Lines before the one containing "orange mug: 8 -> 9" are left out; output the rest of the data exactly, through the final line.

Scene change data
--- START ---
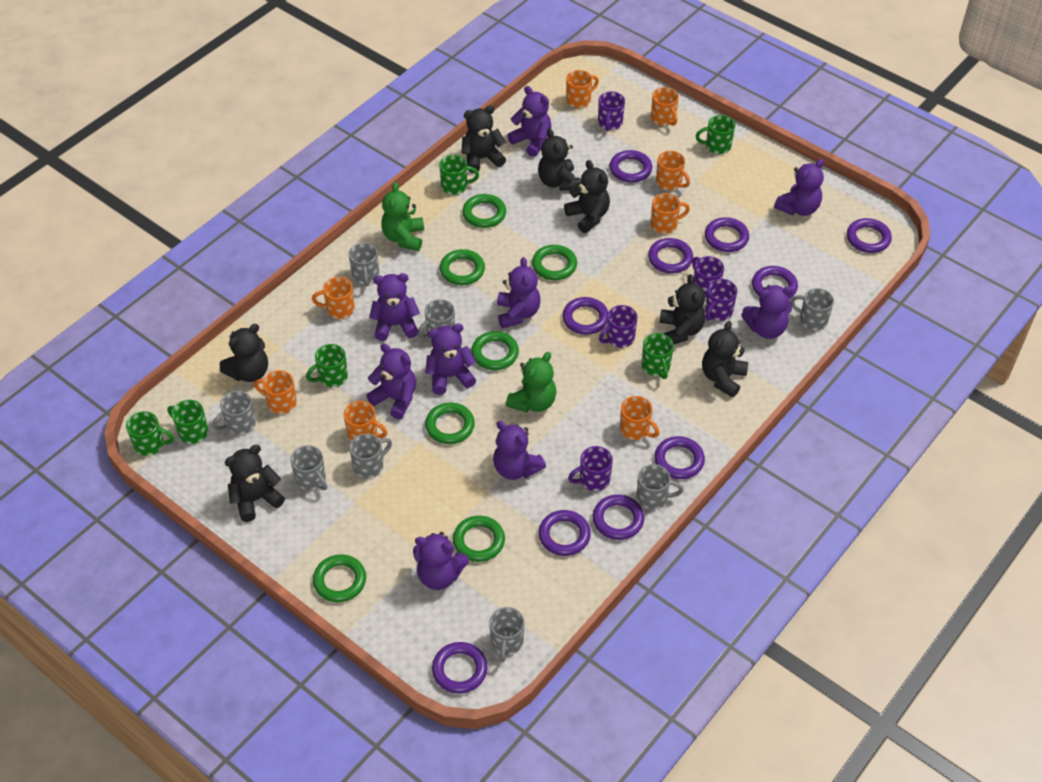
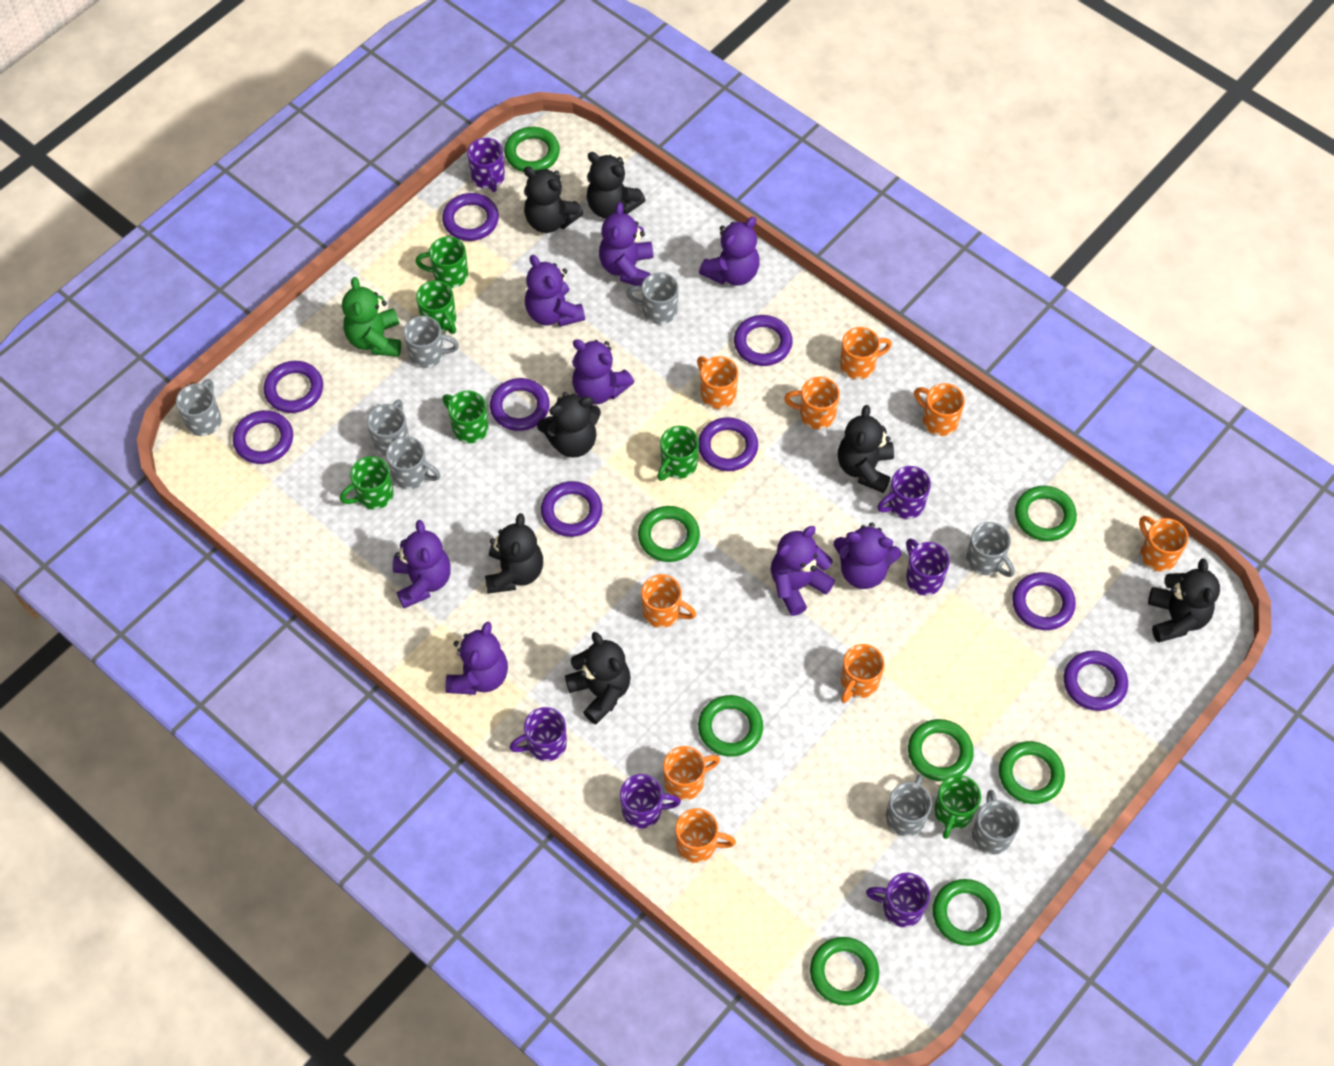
green ring: 7 -> 8
green teddy bear: 2 -> 1
orange mug: 8 -> 9
purple mug: 5 -> 6
purple ring: 10 -> 9
purple teddy bear: 9 -> 8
--- END ---
▶ _Result for this task_:
orange mug: 8 -> 9
purple mug: 5 -> 6
purple ring: 10 -> 9
purple teddy bear: 9 -> 8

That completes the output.